Copy each record below without changing a single word.

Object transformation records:
_ _ _ _ _

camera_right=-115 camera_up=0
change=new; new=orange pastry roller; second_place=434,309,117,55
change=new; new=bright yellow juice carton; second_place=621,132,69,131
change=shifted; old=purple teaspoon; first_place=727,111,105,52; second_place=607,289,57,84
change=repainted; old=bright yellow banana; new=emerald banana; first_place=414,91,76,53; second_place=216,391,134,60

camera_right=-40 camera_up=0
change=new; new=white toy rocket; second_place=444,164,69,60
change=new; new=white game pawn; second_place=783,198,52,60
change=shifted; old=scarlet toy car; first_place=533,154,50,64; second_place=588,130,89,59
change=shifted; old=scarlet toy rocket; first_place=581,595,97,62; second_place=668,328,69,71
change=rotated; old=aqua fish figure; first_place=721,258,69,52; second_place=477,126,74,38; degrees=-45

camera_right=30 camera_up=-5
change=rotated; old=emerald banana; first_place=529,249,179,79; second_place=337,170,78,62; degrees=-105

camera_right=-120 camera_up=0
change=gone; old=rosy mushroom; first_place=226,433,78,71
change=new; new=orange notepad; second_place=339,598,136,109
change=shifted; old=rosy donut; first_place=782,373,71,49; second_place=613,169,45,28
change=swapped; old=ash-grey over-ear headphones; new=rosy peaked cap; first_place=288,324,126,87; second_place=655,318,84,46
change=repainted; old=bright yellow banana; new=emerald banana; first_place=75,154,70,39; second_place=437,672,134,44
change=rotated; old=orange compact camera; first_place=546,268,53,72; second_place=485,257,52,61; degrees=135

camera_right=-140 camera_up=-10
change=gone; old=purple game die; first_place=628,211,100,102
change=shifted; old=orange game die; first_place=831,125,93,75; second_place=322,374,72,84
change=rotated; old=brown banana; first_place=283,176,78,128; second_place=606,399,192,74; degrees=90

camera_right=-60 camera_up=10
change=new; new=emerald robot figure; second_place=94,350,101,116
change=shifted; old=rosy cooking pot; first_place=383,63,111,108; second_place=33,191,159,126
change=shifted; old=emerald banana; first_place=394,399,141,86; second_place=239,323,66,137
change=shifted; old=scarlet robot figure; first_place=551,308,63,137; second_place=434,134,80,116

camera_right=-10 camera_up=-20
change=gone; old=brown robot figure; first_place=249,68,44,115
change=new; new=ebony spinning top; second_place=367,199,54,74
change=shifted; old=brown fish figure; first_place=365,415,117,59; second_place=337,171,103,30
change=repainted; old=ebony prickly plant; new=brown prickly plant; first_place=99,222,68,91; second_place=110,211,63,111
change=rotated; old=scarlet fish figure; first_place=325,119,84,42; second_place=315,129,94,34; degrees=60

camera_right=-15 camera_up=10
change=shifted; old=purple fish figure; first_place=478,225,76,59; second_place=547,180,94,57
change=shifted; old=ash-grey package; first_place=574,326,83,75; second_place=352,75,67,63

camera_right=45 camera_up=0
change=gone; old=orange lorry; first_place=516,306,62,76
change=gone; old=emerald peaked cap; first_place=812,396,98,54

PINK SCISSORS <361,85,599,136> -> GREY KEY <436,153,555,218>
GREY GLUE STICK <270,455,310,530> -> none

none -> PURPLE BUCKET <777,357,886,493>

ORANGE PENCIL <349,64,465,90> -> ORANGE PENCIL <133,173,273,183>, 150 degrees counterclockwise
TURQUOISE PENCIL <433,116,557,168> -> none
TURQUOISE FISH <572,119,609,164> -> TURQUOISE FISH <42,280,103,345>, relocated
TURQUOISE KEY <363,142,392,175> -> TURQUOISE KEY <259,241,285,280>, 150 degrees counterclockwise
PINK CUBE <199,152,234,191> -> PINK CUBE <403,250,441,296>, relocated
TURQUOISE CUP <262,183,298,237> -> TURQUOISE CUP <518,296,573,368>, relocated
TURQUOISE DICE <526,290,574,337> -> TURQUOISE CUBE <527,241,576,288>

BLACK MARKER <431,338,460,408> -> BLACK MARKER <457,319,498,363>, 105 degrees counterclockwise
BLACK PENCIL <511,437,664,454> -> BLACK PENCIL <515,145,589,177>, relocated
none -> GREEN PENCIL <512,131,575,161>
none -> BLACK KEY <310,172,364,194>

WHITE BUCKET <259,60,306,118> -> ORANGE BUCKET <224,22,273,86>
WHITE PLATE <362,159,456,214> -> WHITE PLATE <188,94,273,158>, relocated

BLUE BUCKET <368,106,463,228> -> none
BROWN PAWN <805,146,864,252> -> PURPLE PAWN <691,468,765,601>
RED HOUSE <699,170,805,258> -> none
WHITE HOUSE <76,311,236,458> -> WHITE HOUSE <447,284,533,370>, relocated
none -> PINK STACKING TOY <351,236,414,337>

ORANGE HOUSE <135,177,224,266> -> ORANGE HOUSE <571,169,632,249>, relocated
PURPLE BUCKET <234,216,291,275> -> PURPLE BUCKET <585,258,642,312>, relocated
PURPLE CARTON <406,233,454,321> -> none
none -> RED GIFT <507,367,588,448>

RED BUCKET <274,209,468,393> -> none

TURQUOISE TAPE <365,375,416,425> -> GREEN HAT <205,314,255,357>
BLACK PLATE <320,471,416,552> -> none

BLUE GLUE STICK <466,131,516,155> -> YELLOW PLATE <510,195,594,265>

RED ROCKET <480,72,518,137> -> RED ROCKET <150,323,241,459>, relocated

_ _ _ _ _

* Exercise result:
camera_right=-115 camera_up=0
change=new; new=orange pastry roller; second_place=434,309,117,55
change=new; new=bright yellow juice carton; second_place=621,132,69,131
change=shifted; old=purple teaspoon; first_place=727,111,105,52; second_place=607,289,57,84
change=repainted; old=bright yellow banana; new=emerald banana; first_place=414,91,76,53; second_place=216,391,134,60

camera_right=-40 camera_up=0
change=new; new=white toy rocket; second_place=444,164,69,60
change=new; new=white game pawn; second_place=783,198,52,60
change=shifted; old=scarlet toy car; first_place=533,154,50,64; second_place=588,130,89,59
change=shifted; old=scarlet toy rocket; first_place=581,595,97,62; second_place=668,328,69,71
change=rotated; old=aqua fish figure; first_place=721,258,69,52; second_place=477,126,74,38; degrees=-45

camera_right=30 camera_up=-5
change=rotated; old=emerald banana; first_place=529,249,179,79; second_place=337,170,78,62; degrees=-105

camera_right=-120 camera_up=0
change=gone; old=rosy mushroom; first_place=226,433,78,71
change=new; new=orange notepad; second_place=339,598,136,109
change=shifted; old=rosy donut; first_place=782,373,71,49; second_place=613,169,45,28
change=swapped; old=ash-grey over-ear headphones; new=rosy peaked cap; first_place=288,324,126,87; second_place=655,318,84,46
change=repainted; old=bright yellow banana; new=emerald banana; first_place=75,154,70,39; second_place=437,672,134,44
change=rotated; old=orange compact camera; first_place=546,268,53,72; second_place=485,257,52,61; degrees=135

camera_right=-140 camera_up=-10
change=gone; old=purple game die; first_place=628,211,100,102
change=shifted; old=orange game die; first_place=831,125,93,75; second_place=322,374,72,84
change=rotated; old=brown banana; first_place=283,176,78,128; second_place=606,399,192,74; degrees=90

camera_right=-60 camera_up=10
change=new; new=emerald robot figure; second_place=94,350,101,116
change=shifted; old=rosy cooking pot; first_place=383,63,111,108; second_place=33,191,159,126
change=shifted; old=emerald banana; first_place=394,399,141,86; second_place=239,323,66,137
change=shifted; old=scarlet robot figure; first_place=551,308,63,137; second_place=434,134,80,116

camera_right=-10 camera_up=-20
change=gone; old=brown robot figure; first_place=249,68,44,115
change=new; new=ebony spinning top; second_place=367,199,54,74
change=shifted; old=brown fish figure; first_place=365,415,117,59; second_place=337,171,103,30
change=repainted; old=ebony prickly plant; new=brown prickly plant; first_place=99,222,68,91; second_place=110,211,63,111
change=rotated; old=scarlet fish figure; first_place=325,119,84,42; second_place=315,129,94,34; degrees=60

camera_right=-15 camera_up=10
change=shifted; old=purple fish figure; first_place=478,225,76,59; second_place=547,180,94,57
change=shifted; old=ash-grey package; first_place=574,326,83,75; second_place=352,75,67,63

camera_right=45 camera_up=0
change=gone; old=orange lorry; first_place=516,306,62,76
change=gone; old=emerald peaked cap; first_place=812,396,98,54

PINK SCISSORS <361,85,599,136> -> GREY KEY <436,153,555,218>
GREY GLUE STICK <270,455,310,530> -> none

none -> PURPLE BUCKET <777,357,886,493>

ORANGE PENCIL <349,64,465,90> -> ORANGE PENCIL <133,173,273,183>, 150 degrees counterclockwise
TURQUOISE PENCIL <433,116,557,168> -> none
TURQUOISE FISH <572,119,609,164> -> TURQUOISE FISH <42,280,103,345>, relocated
TURQUOISE KEY <363,142,392,175> -> TURQUOISE KEY <259,241,285,280>, 150 degrees counterclockwise
PINK CUBE <199,152,234,191> -> PINK CUBE <403,250,441,296>, relocated
TURQUOISE CUP <262,183,298,237> -> TURQUOISE CUP <518,296,573,368>, relocated
TURQUOISE DICE <526,290,574,337> -> TURQUOISE CUBE <527,241,576,288>

BLACK MARKER <431,338,460,408> -> BLACK MARKER <457,319,498,363>, 105 degrees counterclockwise
BLACK PENCIL <511,437,664,454> -> BLACK PENCIL <515,145,589,177>, relocated
none -> GREEN PENCIL <512,131,575,161>
none -> BLACK KEY <310,172,364,194>

WHITE BUCKET <259,60,306,118> -> ORANGE BUCKET <224,22,273,86>
WHITE PLATE <362,159,456,214> -> WHITE PLATE <188,94,273,158>, relocated

BLUE BUCKET <368,106,463,228> -> none
BROWN PAWN <805,146,864,252> -> PURPLE PAWN <691,468,765,601>
RED HOUSE <699,170,805,258> -> none
WHITE HOUSE <76,311,236,458> -> WHITE HOUSE <447,284,533,370>, relocated
none -> PINK STACKING TOY <351,236,414,337>

ORANGE HOUSE <135,177,224,266> -> ORANGE HOUSE <571,169,632,249>, relocated
PURPLE BUCKET <234,216,291,275> -> PURPLE BUCKET <585,258,642,312>, relocated
PURPLE CARTON <406,233,454,321> -> none
none -> RED GIFT <507,367,588,448>

RED BUCKET <274,209,468,393> -> none

TURQUOISE TAPE <365,375,416,425> -> GREEN HAT <205,314,255,357>
BLACK PLATE <320,471,416,552> -> none

BLUE GLUE STICK <466,131,516,155> -> YELLOW PLATE <510,195,594,265>

RED ROCKET <480,72,518,137> -> RED ROCKET <150,323,241,459>, relocated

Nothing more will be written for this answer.